Please pull out every line in the items below that contains the string "bass".

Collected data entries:
********************

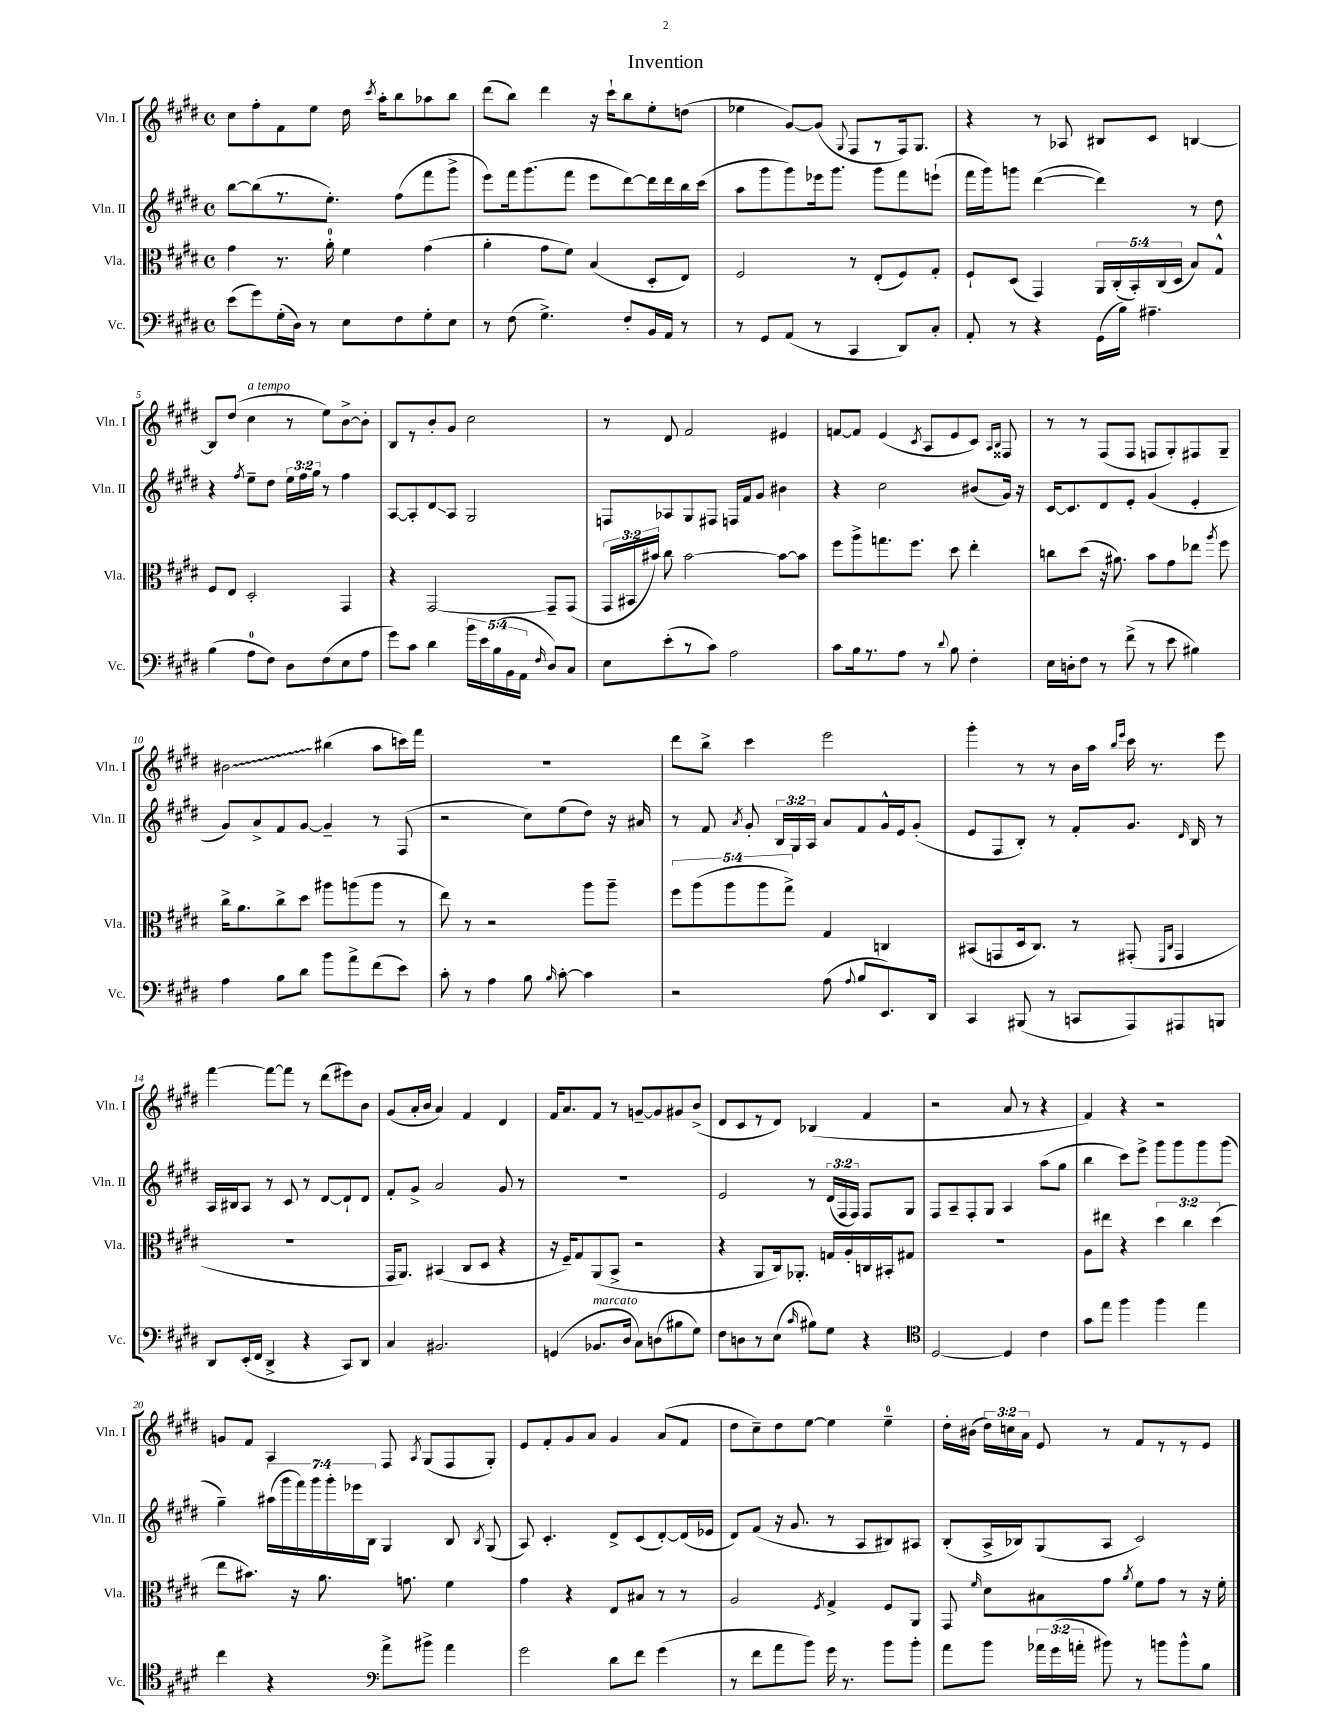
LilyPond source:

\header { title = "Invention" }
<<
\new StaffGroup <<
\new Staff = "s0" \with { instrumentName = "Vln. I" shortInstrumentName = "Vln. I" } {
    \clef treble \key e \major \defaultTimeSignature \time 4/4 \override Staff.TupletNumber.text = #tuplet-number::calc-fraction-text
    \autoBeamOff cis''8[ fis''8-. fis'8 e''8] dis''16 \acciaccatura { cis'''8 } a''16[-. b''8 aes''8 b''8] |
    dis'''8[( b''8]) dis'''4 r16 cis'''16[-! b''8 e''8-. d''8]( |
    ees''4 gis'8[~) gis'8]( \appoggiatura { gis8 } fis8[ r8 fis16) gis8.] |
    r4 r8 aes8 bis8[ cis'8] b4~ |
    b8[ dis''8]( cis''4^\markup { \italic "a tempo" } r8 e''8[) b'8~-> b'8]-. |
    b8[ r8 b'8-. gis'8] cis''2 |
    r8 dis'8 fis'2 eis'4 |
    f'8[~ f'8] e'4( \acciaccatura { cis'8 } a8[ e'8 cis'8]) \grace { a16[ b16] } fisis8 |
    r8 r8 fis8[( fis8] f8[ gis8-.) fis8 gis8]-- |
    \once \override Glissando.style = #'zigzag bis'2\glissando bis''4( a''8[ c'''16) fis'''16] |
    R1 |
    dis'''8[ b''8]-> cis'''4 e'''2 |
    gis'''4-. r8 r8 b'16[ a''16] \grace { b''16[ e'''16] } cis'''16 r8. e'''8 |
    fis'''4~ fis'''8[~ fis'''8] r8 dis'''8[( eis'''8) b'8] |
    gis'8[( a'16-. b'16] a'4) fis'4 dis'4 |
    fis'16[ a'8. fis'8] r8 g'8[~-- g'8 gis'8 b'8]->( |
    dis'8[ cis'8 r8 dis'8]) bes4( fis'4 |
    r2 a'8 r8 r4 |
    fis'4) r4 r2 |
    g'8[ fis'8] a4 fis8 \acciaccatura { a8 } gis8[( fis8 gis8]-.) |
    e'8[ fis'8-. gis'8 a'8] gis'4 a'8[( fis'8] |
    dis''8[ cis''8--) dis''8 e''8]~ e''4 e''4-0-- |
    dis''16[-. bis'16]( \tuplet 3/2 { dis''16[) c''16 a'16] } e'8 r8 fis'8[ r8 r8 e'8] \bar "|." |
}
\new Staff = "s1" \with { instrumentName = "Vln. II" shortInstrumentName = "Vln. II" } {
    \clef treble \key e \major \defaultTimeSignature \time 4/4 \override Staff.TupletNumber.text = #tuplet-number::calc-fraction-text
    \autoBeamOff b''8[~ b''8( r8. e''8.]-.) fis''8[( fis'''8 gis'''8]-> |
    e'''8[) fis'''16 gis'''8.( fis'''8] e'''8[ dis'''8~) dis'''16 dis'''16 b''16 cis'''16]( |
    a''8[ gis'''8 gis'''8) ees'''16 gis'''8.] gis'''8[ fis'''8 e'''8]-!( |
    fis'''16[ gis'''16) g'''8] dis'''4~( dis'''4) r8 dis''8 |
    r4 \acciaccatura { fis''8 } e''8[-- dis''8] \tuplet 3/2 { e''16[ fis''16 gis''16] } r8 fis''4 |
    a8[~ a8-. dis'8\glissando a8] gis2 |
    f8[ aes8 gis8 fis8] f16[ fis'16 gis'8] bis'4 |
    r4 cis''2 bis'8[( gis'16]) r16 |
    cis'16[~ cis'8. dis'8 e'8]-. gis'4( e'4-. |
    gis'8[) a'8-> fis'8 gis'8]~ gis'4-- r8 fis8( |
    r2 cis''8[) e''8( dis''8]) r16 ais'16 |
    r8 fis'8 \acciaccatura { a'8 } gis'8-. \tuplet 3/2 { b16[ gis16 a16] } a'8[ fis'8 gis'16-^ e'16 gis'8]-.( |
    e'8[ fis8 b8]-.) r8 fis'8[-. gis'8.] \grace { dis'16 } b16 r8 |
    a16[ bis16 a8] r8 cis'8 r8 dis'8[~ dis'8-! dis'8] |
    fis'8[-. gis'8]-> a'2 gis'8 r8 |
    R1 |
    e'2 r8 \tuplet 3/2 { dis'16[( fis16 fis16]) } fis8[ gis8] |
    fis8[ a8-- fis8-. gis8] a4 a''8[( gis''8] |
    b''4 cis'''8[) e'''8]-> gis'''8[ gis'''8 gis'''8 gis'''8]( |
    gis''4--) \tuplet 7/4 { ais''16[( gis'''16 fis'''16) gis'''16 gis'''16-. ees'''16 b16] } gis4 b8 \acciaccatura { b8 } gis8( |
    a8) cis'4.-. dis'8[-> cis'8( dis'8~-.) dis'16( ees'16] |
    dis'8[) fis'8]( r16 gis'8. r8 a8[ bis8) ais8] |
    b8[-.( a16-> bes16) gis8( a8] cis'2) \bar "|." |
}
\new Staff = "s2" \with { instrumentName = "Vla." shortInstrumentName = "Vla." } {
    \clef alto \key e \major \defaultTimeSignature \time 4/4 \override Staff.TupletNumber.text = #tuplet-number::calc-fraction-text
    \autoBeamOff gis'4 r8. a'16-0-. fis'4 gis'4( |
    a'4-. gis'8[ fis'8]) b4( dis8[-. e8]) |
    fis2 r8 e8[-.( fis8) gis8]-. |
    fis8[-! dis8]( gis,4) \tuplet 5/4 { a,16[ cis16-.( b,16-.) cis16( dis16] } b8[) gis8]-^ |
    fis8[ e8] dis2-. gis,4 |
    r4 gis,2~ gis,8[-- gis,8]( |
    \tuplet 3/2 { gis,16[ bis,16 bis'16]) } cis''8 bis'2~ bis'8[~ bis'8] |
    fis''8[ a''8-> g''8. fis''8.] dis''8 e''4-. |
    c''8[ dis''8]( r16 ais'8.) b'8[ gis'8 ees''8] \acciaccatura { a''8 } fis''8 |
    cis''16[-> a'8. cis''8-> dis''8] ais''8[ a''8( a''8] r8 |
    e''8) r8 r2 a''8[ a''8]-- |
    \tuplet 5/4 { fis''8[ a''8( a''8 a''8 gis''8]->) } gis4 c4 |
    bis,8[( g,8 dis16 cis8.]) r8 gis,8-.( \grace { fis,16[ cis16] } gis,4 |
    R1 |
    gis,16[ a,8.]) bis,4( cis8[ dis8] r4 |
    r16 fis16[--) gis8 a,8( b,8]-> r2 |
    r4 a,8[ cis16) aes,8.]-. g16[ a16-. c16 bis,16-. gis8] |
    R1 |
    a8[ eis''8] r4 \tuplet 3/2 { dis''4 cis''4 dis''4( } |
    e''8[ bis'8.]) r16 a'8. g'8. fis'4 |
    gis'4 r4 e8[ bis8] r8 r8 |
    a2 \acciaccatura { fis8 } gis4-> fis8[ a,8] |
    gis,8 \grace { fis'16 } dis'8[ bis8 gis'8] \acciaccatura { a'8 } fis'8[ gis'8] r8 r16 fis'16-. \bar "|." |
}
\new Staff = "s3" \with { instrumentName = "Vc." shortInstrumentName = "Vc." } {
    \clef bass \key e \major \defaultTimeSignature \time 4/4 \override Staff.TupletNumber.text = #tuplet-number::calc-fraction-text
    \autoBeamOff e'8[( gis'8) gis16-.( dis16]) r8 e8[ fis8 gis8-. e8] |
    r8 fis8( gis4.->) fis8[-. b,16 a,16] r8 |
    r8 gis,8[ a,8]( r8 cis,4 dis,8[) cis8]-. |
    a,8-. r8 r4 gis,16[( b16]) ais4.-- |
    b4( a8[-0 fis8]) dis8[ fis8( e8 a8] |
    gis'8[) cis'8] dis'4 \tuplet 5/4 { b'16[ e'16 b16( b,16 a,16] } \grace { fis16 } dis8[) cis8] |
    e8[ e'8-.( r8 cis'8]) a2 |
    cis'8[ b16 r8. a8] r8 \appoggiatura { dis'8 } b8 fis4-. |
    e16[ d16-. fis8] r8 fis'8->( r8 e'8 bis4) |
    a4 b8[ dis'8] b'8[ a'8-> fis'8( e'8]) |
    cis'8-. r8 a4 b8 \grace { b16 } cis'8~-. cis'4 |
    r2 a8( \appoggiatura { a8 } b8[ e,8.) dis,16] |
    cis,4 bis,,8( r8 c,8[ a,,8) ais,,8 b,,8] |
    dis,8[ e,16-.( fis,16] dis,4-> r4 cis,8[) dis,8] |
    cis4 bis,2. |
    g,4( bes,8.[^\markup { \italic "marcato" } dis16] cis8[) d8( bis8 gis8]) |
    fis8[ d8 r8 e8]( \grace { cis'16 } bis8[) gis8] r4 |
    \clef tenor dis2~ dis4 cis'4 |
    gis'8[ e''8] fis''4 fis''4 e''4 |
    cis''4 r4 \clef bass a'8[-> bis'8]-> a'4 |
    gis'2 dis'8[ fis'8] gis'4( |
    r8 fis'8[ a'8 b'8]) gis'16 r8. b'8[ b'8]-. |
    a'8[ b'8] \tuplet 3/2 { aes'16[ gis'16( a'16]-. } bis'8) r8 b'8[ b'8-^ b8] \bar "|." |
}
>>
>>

********************

__ANSWER IN FULL__.
    \clef bass \key e \major \defaultTimeSignature \time 4/4 \override Staff.TupletNumber.text = #tuplet-number::calc-fraction-text
    cis''4 r4 \clef bass a'8[-> bis'8]-> a'4 |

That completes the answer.